*** TASK DATA ***

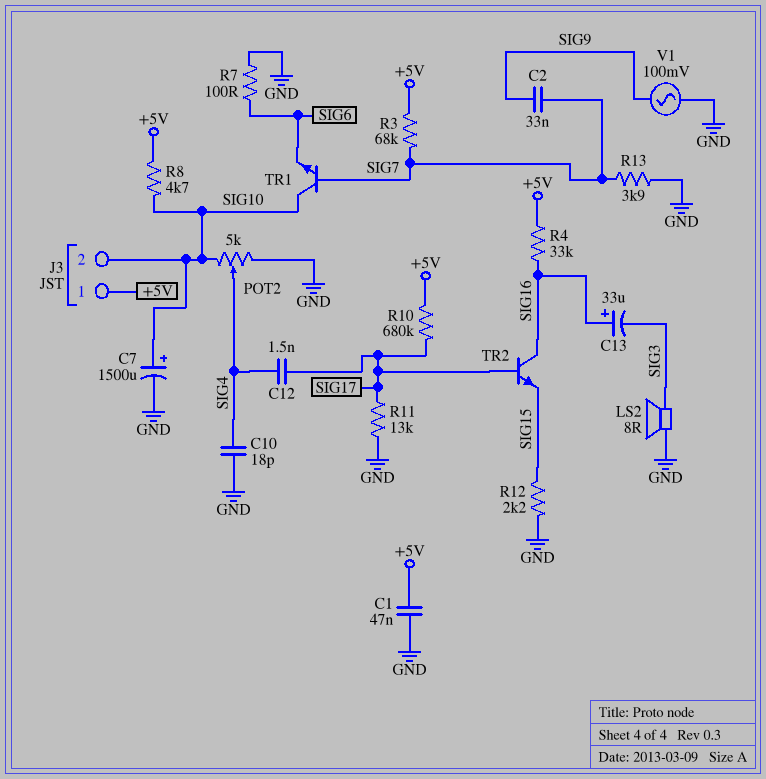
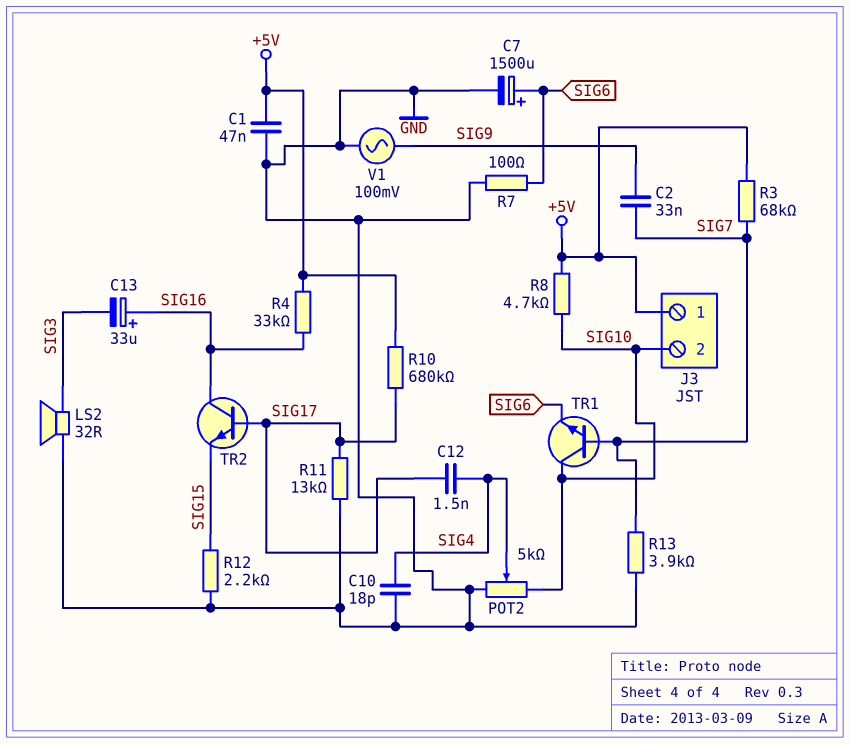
C7: 1500uF (plus SIG10, minus GND) -> 1500uF (plus SIG6, minus GND)
LS2: speaker 8R (GND, SIG3) -> speaker 32R (GND, SIG3)

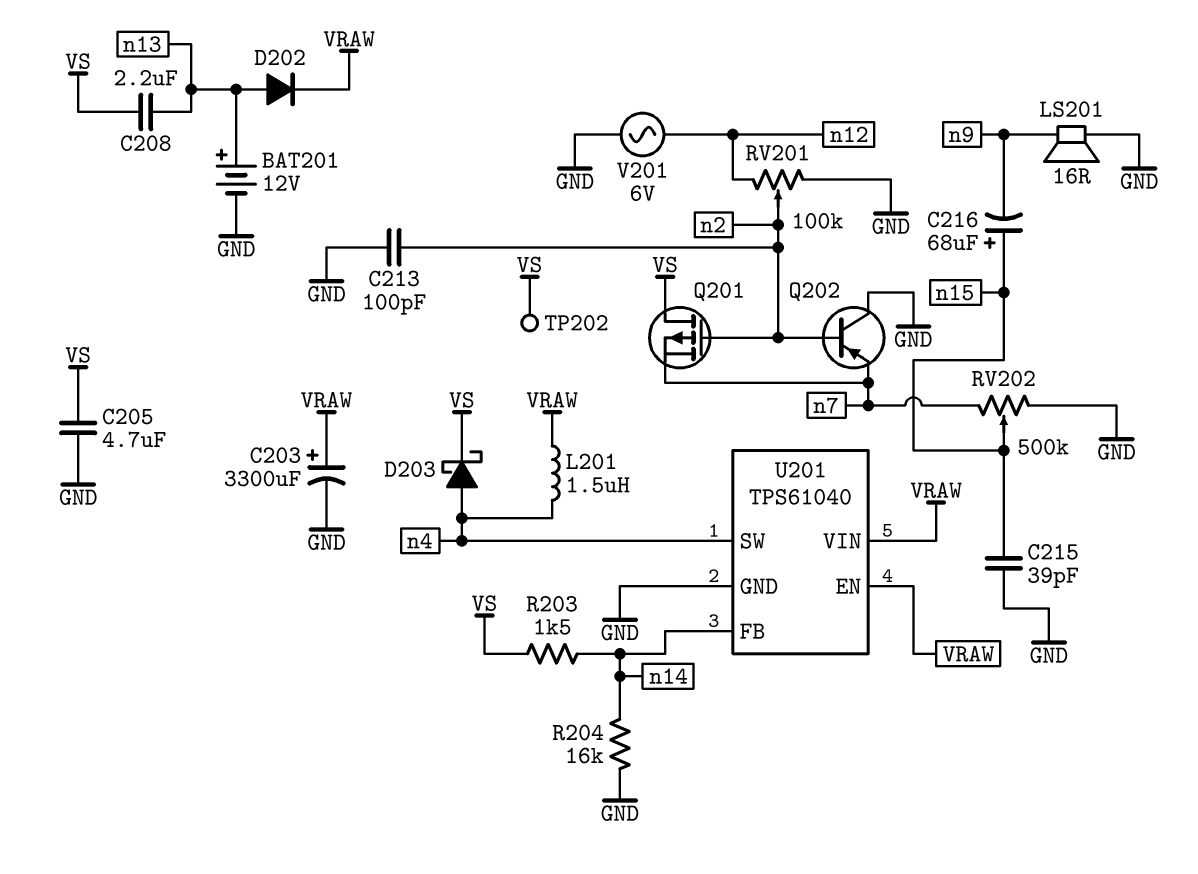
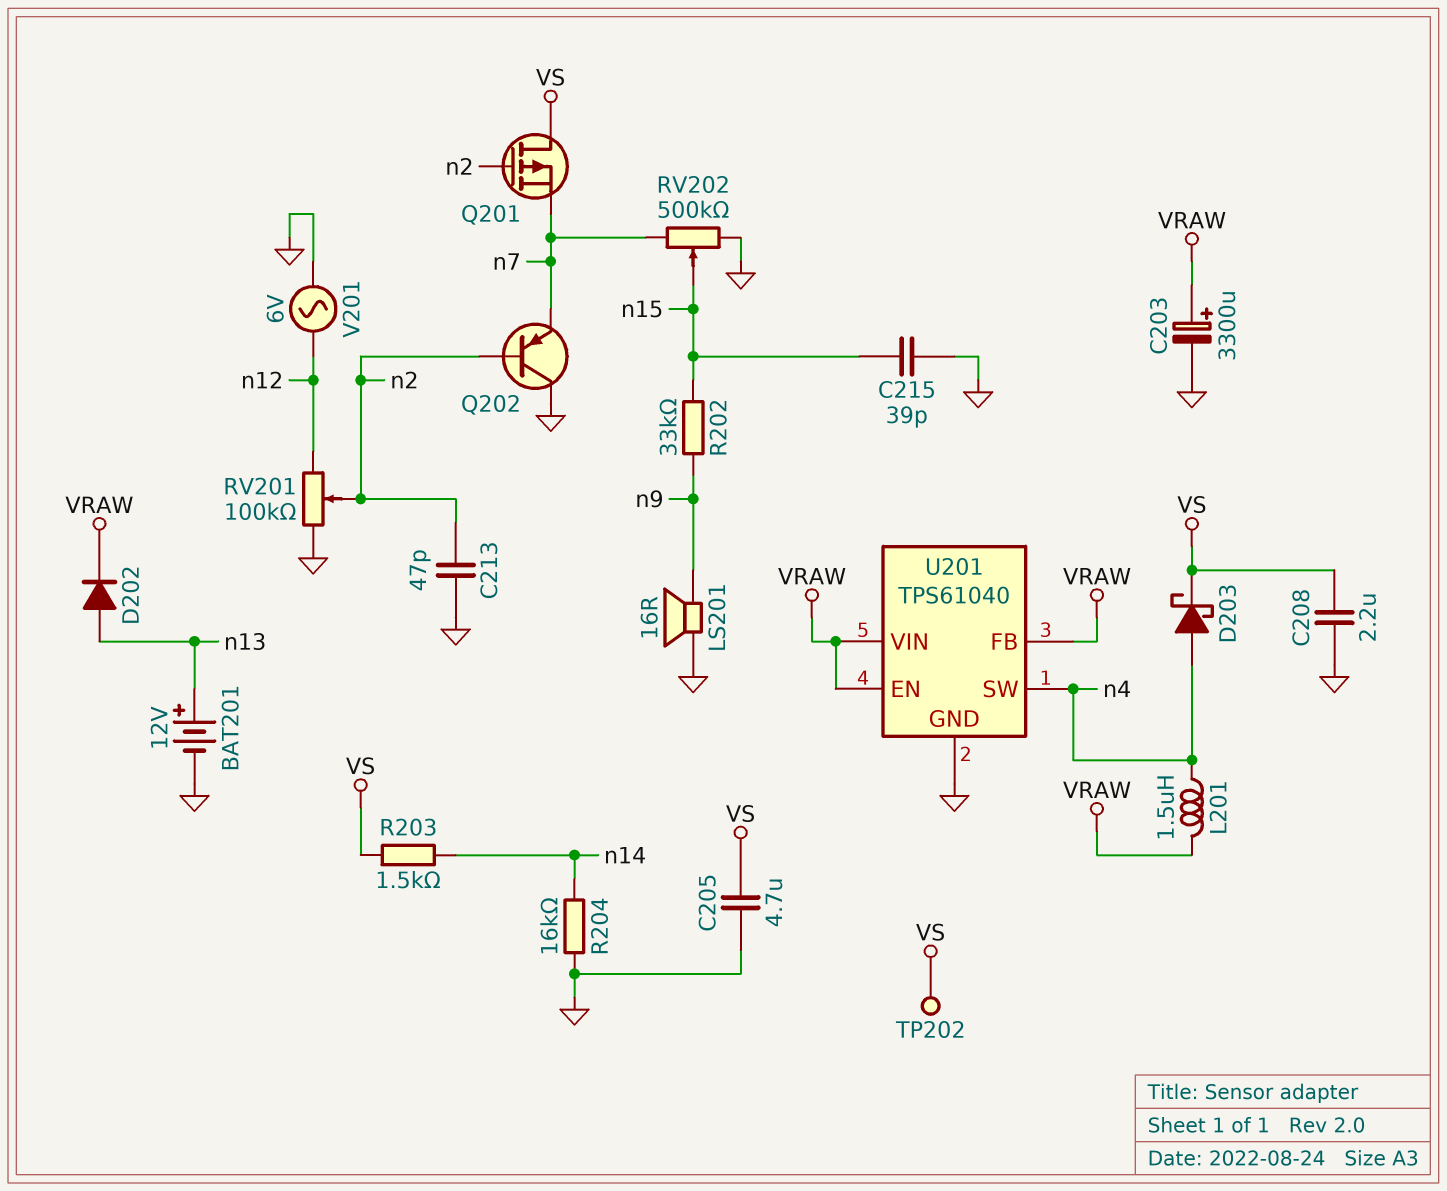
C208: 2.2uF (VS, n13) -> 2.2uF (GND, VS)
C213: 100pF (GND, n2) -> 47pF (GND, n2)
C216: 68uF (plus n15, minus n9) -> none
R202: none -> 33k (n9, n15)
U201 pin FB: n14 -> VRAW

*** End of TASK DATA ***

GOAL OF THE EXERCISE:
Show the lines above that include "plus".

RESULT OF THE EXERCISE:
C7: 1500uF (plus SIG10, minus GND) -> 1500uF (plus SIG6, minus GND)
C216: 68uF (plus n15, minus n9) -> none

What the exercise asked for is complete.